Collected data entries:
===============
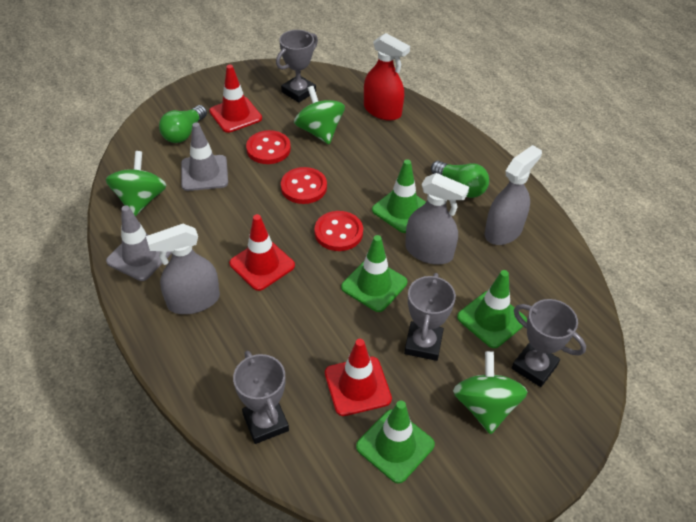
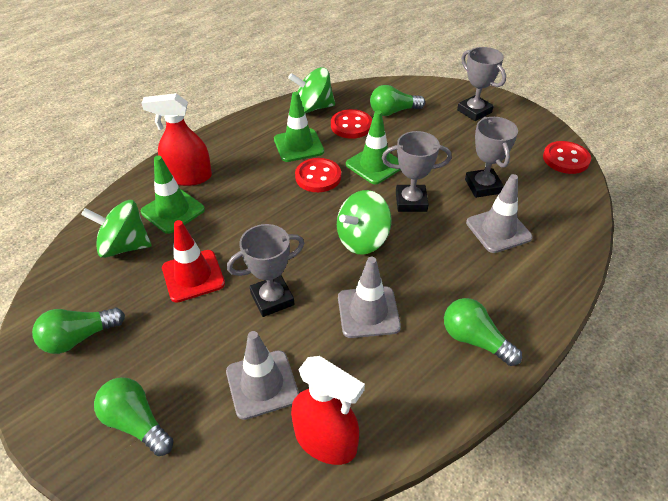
green light bulb: 2 -> 4
green traffic cone: 4 -> 3
grey spray bottle: 3 -> 0
grey traffic cone: 2 -> 3
red spray bottle: 1 -> 2
red traffic cone: 3 -> 1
===============
Directions for this task: The answer must consist solely of the number of lines in the entries that contain the word "green".

Solution to this problem: 2